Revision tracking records
----------------------------------------

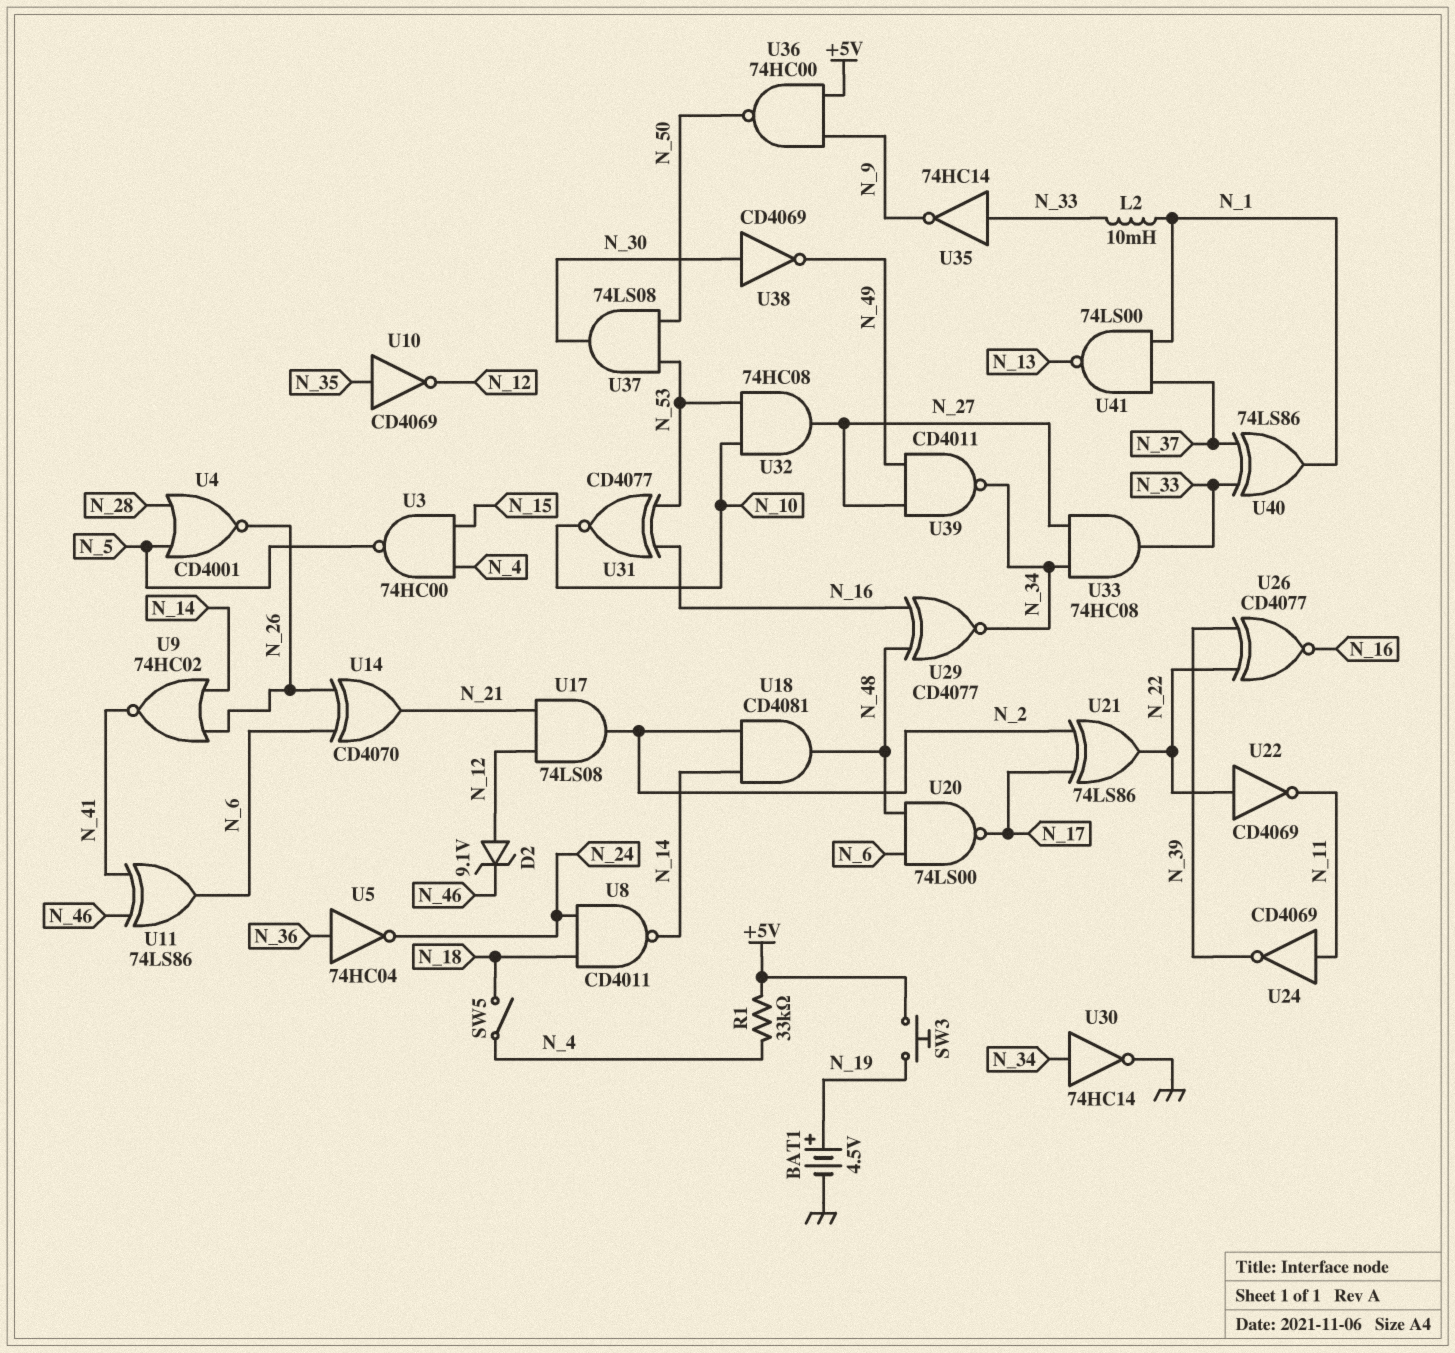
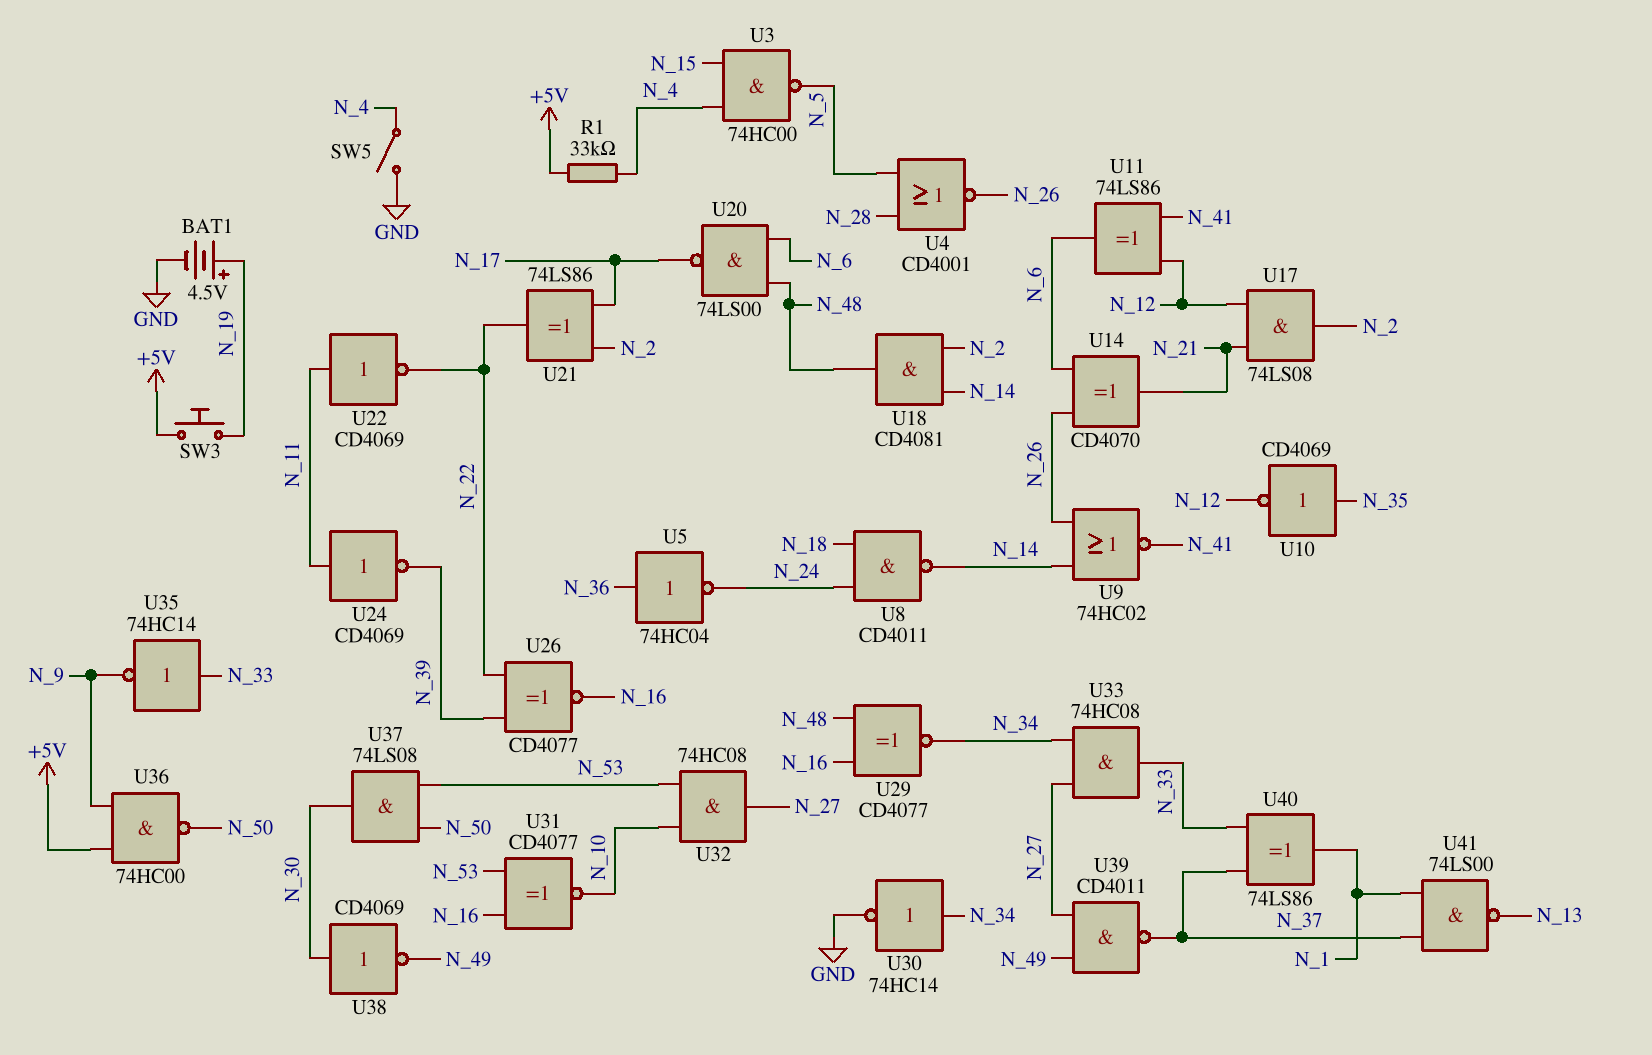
D2: zener 9.1V (A N_12, K N_46) -> none
L2: 10mH (N_1, N_33) -> none
SW5: switch (N_4, N_18) -> switch (GND, N_4)
U11: XOR 74LS86 (in N_41, in N_46, out N_6) -> XOR 74LS86 (in N_12, in N_41, out N_6)
U22: NOT CD4069 (in N_22, out N_11) -> NOT CD4069 (in N_11, out N_22)
U39: NAND CD4011 (in N_27, in N_49, out N_34) -> NAND CD4011 (in N_27, in N_49, out N_37)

----------------------------------------

**Directions for this task:** How many lines of these entries contain the string "none"? Reply with the number alone.

**Exercise response:** 2